§ **Assignment**: Restate the entries below exactly, and keep all images out of the answer.

Before-and-after change records:
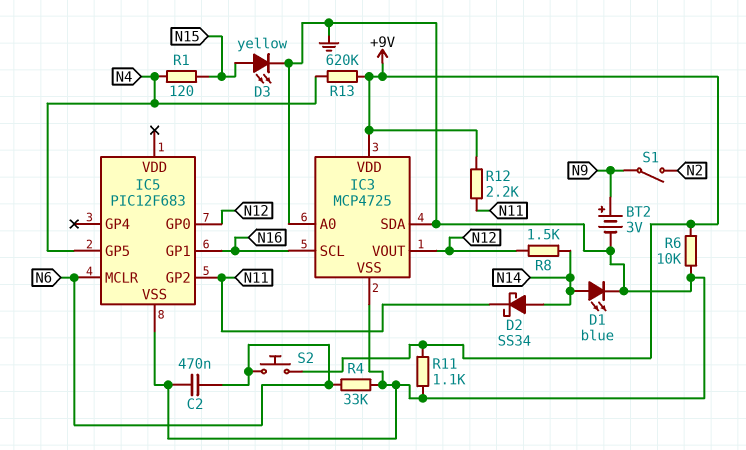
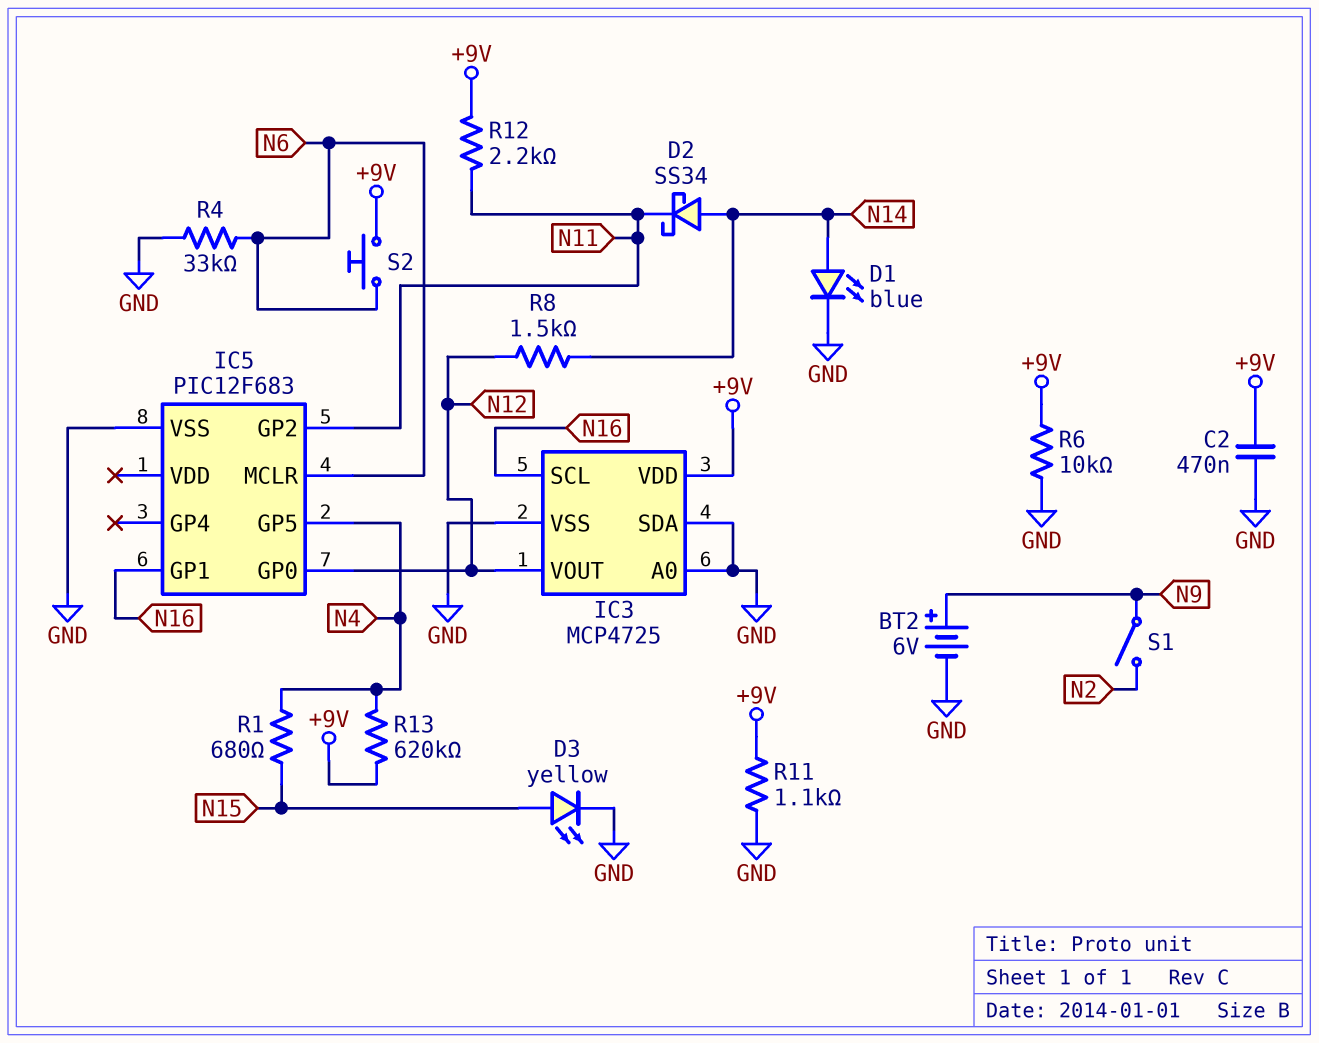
BT2: 3V (plus N9, minus GND) -> 6V (plus N9, minus GND)
C2: 470nF (GND, N6) -> 470nF (+9V, GND)
R1: 120 (N4, N15) -> 680 (N4, N15)

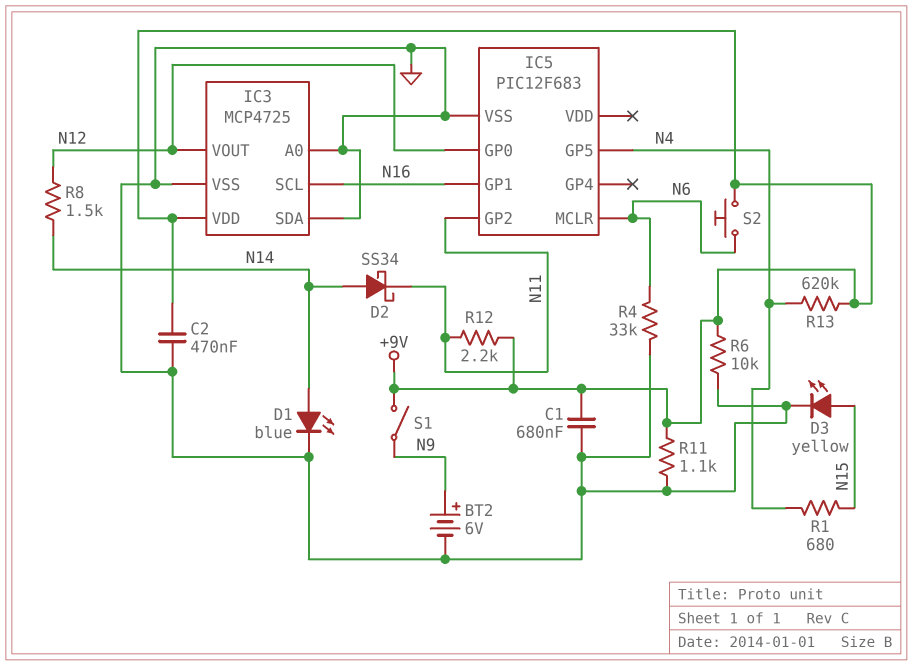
C1: none -> 680nF (+9V, GND)
S1: switch (N2, N9) -> switch (+9V, N9)

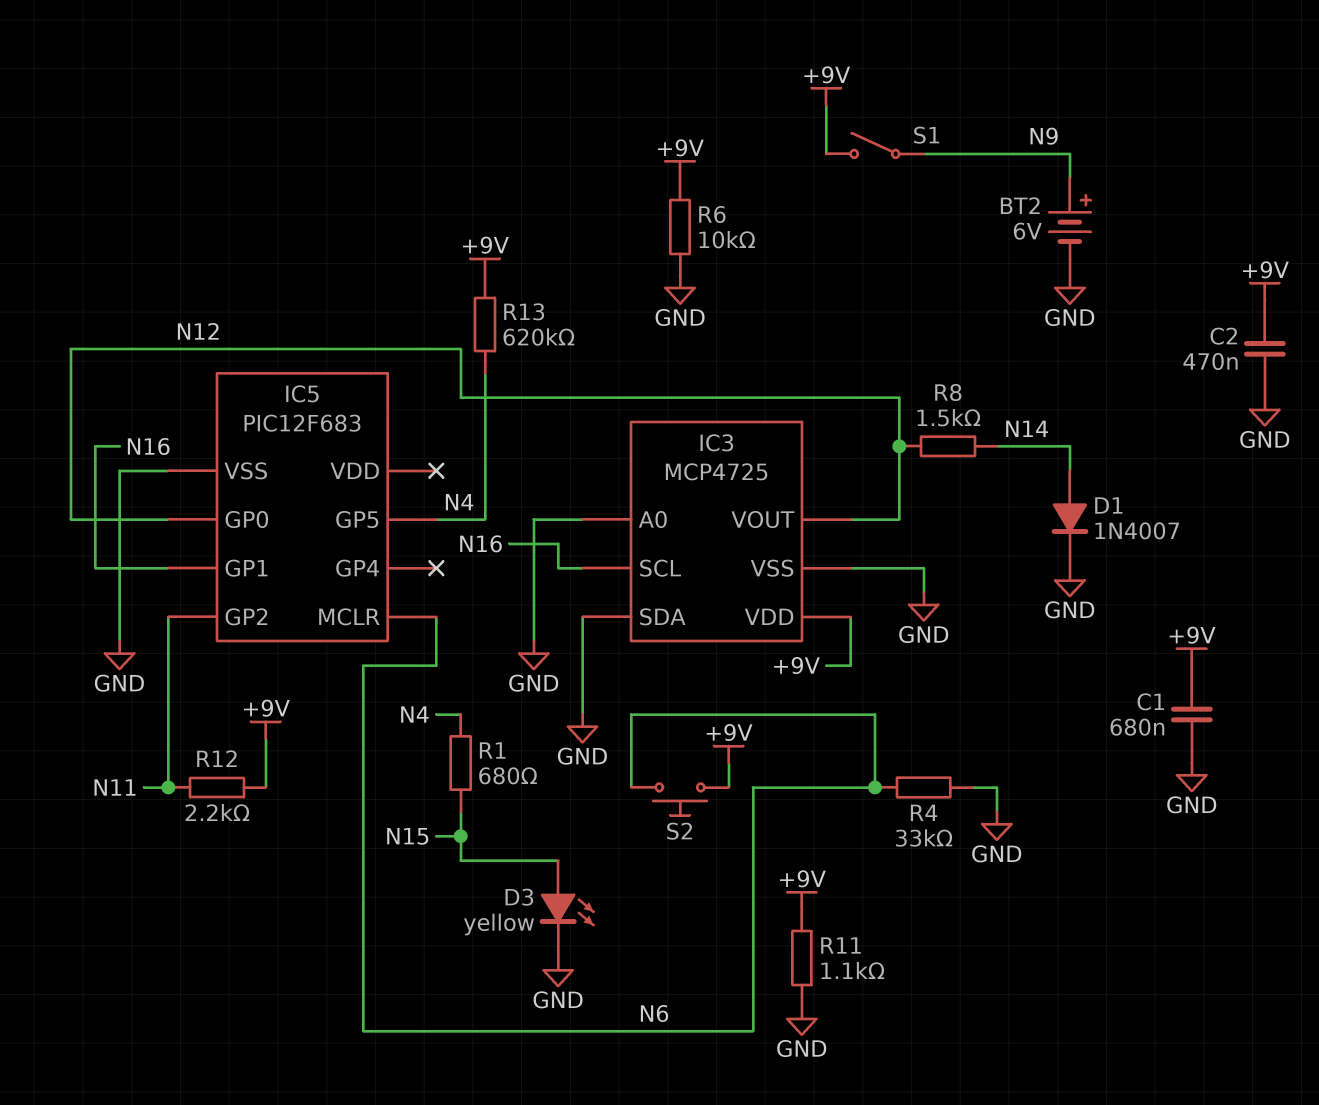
D1: LED blue (A N14, K GND) -> diode 1N4007 (A N14, K GND)
D2: schottky SS34 (A N14, K N11) -> none

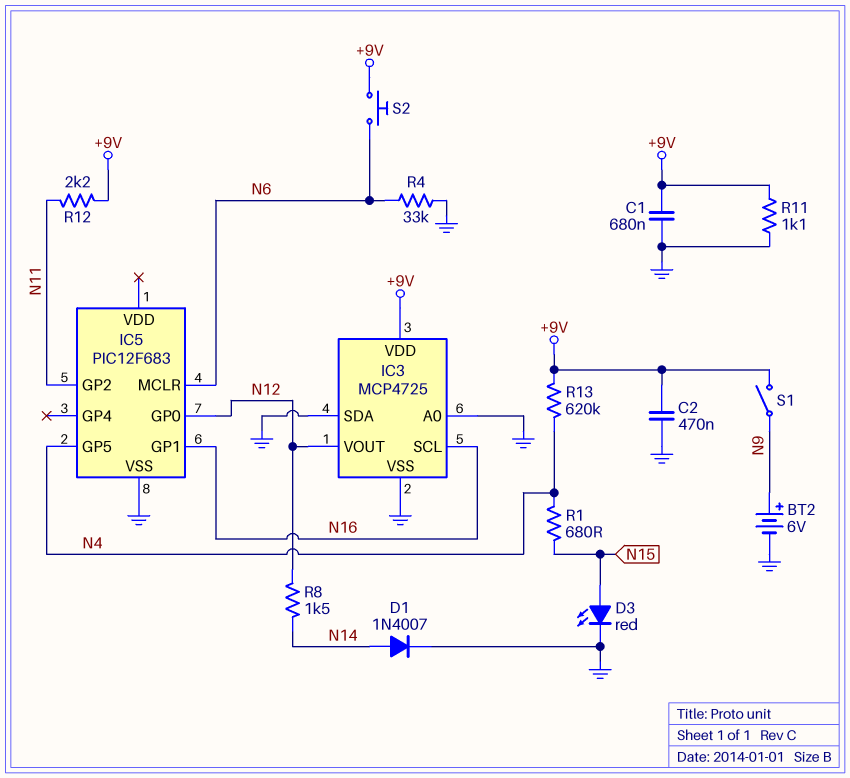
D3: LED yellow (A N15, K GND) -> LED red (A N15, K GND)
R6: 10k (+9V, GND) -> none

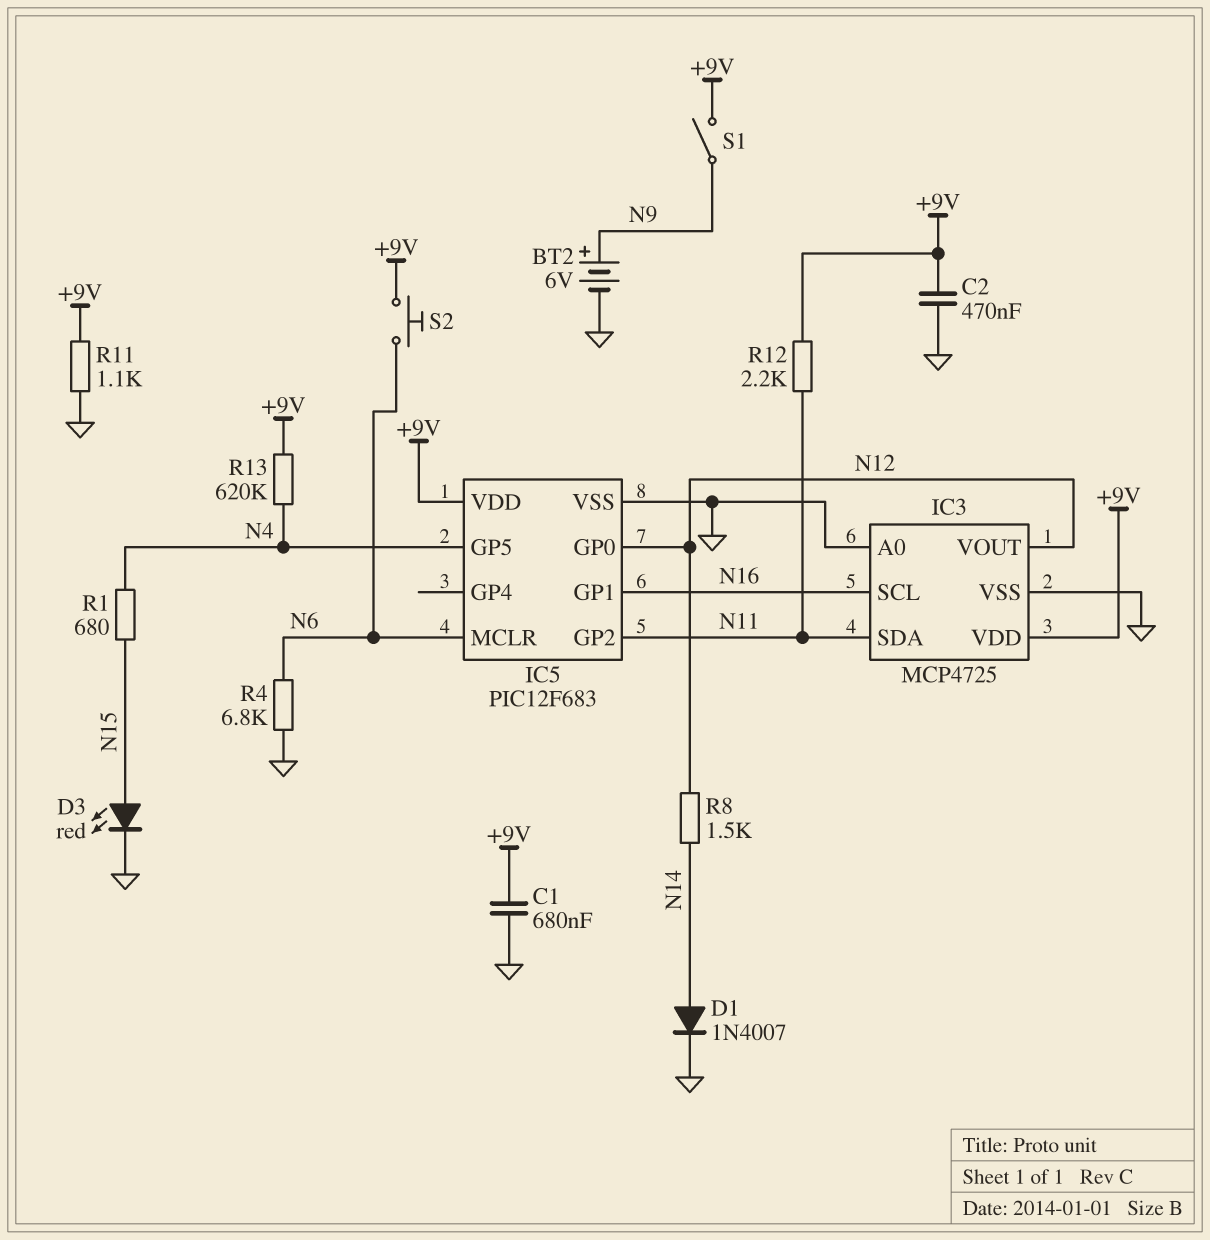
IC3 pin SDA: GND -> N11
IC5 pin VDD: none -> +9V
R4: 33k (GND, N6) -> 6.8k (GND, N6)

§ **Result**:
BT2: 3V (plus N9, minus GND) -> 6V (plus N9, minus GND)
C2: 470nF (GND, N6) -> 470nF (+9V, GND)
R1: 120 (N4, N15) -> 680 (N4, N15)

C1: none -> 680nF (+9V, GND)
S1: switch (N2, N9) -> switch (+9V, N9)

D1: LED blue (A N14, K GND) -> diode 1N4007 (A N14, K GND)
D2: schottky SS34 (A N14, K N11) -> none

D3: LED yellow (A N15, K GND) -> LED red (A N15, K GND)
R6: 10k (+9V, GND) -> none

IC3 pin SDA: GND -> N11
IC5 pin VDD: none -> +9V
R4: 33k (GND, N6) -> 6.8k (GND, N6)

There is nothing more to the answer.